━━ DATA UNDER STUDY
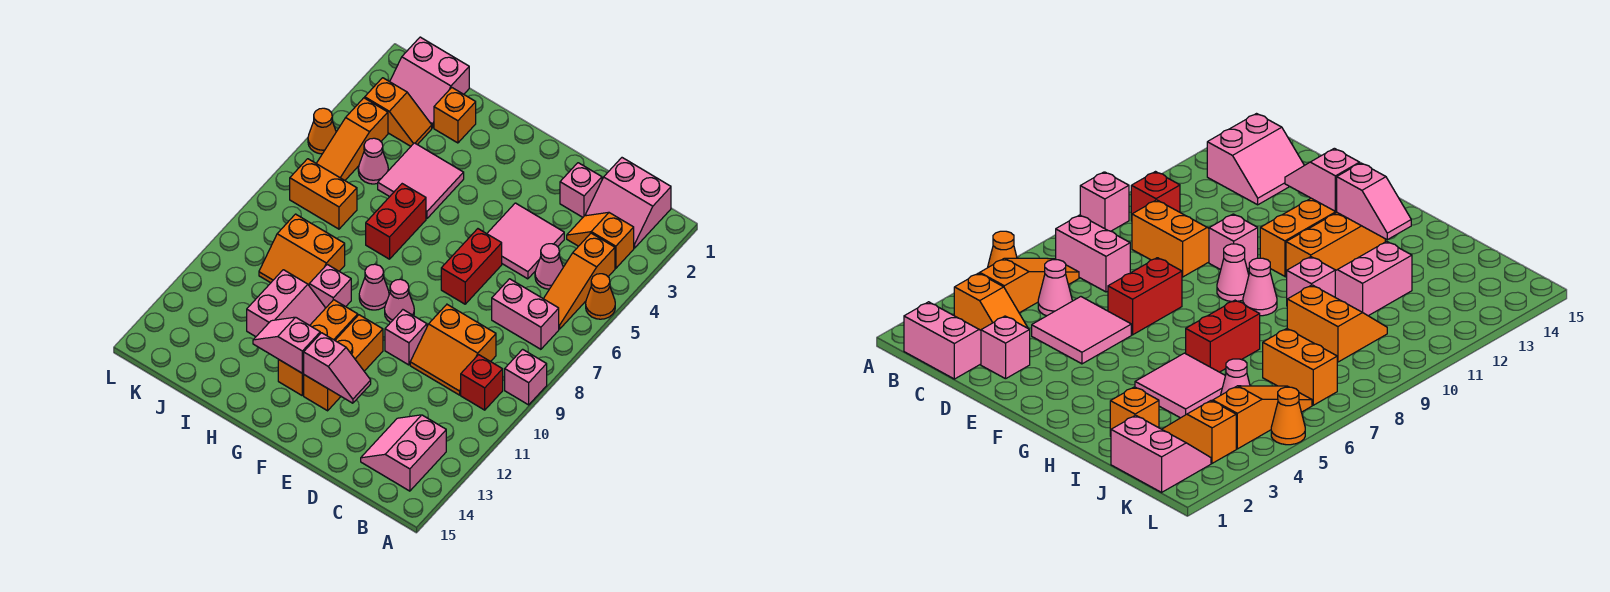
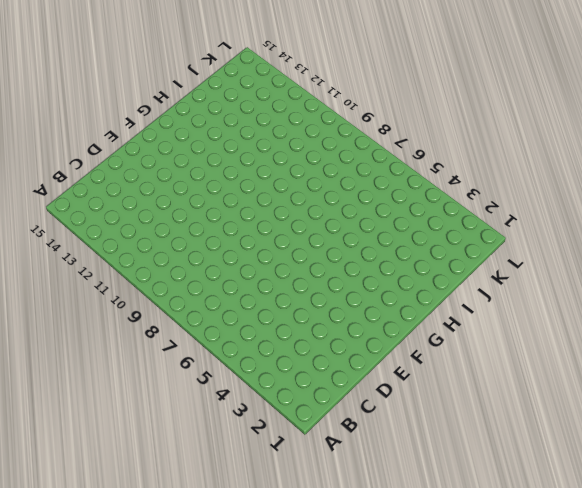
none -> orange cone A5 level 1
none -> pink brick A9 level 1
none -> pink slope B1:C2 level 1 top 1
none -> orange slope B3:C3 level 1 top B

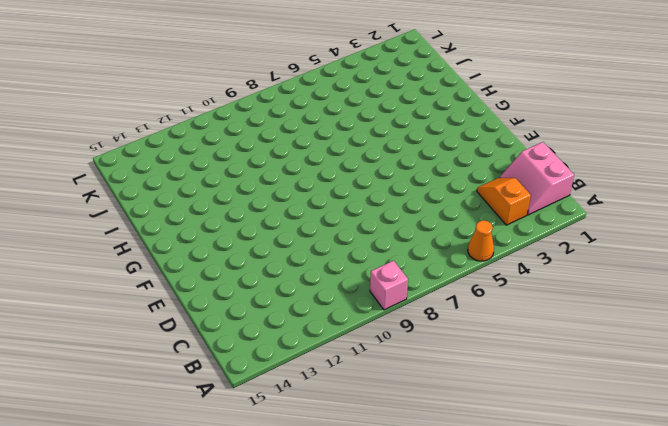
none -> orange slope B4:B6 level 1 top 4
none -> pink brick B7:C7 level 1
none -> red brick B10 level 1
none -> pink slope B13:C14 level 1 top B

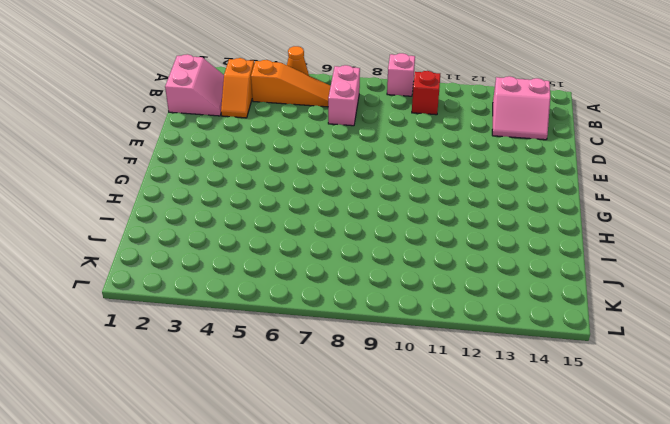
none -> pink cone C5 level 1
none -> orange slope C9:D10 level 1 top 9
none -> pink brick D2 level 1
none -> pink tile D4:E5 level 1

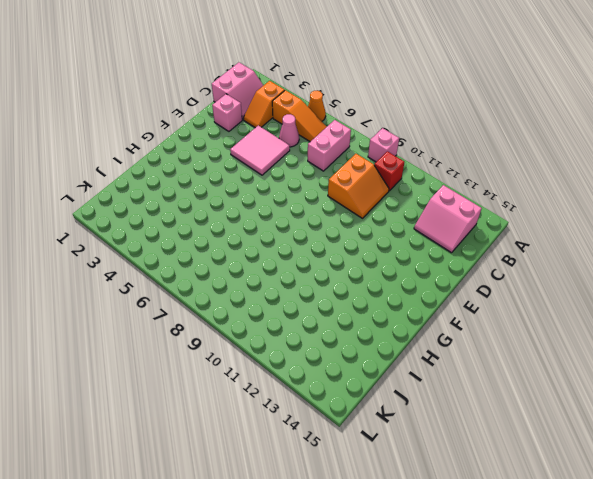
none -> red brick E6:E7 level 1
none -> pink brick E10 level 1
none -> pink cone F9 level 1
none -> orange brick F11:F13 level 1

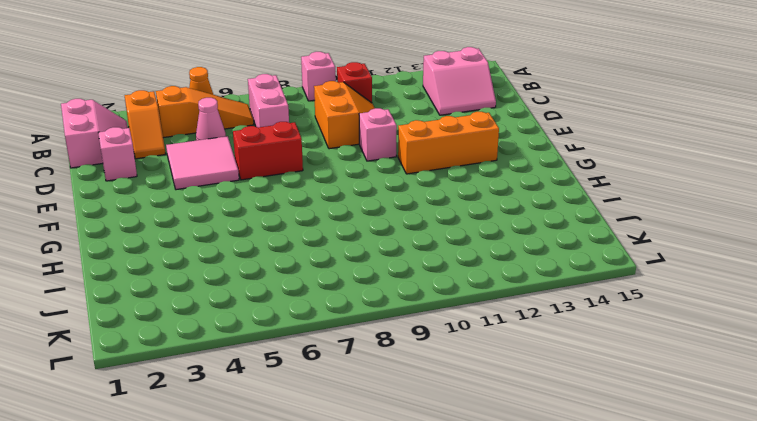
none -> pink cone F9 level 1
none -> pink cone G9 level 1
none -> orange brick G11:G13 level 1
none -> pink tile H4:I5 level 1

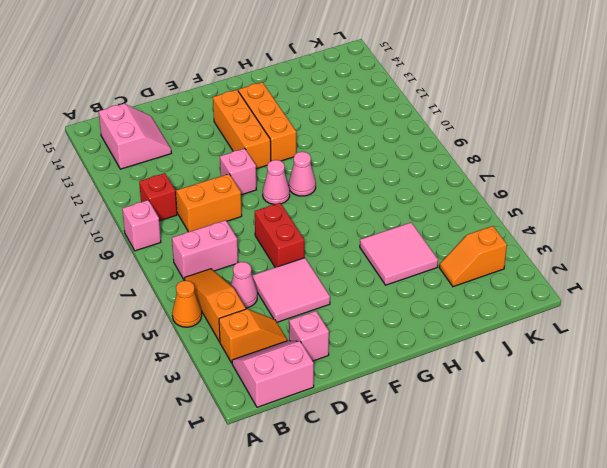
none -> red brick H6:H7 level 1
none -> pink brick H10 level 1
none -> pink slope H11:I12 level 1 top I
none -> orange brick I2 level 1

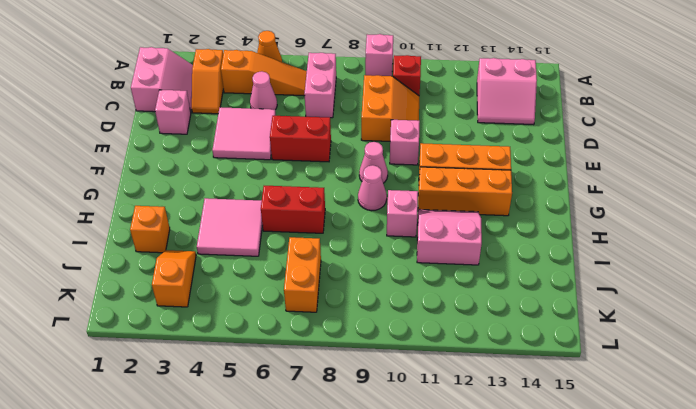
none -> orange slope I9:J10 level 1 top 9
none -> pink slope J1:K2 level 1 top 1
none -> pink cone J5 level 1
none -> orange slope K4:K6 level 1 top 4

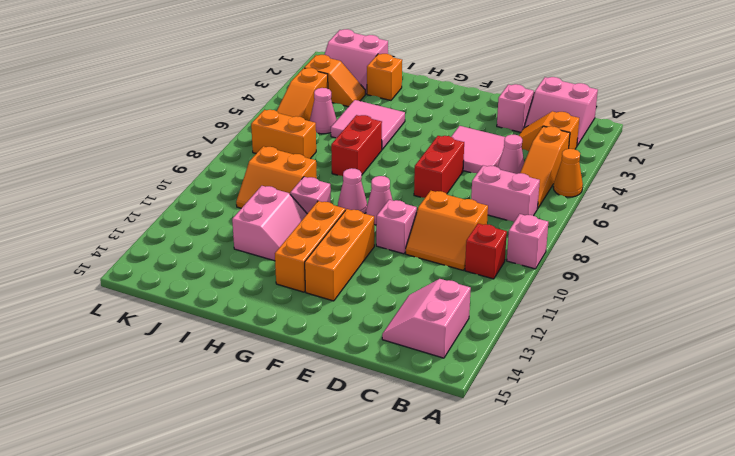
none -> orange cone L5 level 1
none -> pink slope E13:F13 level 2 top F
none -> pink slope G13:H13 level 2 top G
━━━━
**WHAT YOU ARE ASKED TO DO**
Reproduce, unchanged, each line between the one with "none -> pink slope B1:C2 level 1 top 1" and the last line of the material, both included; the pictures do not go in.

**RESPONSE BOX**
none -> pink slope B1:C2 level 1 top 1
none -> orange slope B3:C3 level 1 top B

none -> orange slope B4:B6 level 1 top 4
none -> pink brick B7:C7 level 1
none -> red brick B10 level 1
none -> pink slope B13:C14 level 1 top B

none -> pink cone C5 level 1
none -> orange slope C9:D10 level 1 top 9
none -> pink brick D2 level 1
none -> pink tile D4:E5 level 1

none -> red brick E6:E7 level 1
none -> pink brick E10 level 1
none -> pink cone F9 level 1
none -> orange brick F11:F13 level 1

none -> pink cone F9 level 1
none -> pink cone G9 level 1
none -> orange brick G11:G13 level 1
none -> pink tile H4:I5 level 1

none -> red brick H6:H7 level 1
none -> pink brick H10 level 1
none -> pink slope H11:I12 level 1 top I
none -> orange brick I2 level 1

none -> orange slope I9:J10 level 1 top 9
none -> pink slope J1:K2 level 1 top 1
none -> pink cone J5 level 1
none -> orange slope K4:K6 level 1 top 4

none -> orange cone L5 level 1
none -> pink slope E13:F13 level 2 top F
none -> pink slope G13:H13 level 2 top G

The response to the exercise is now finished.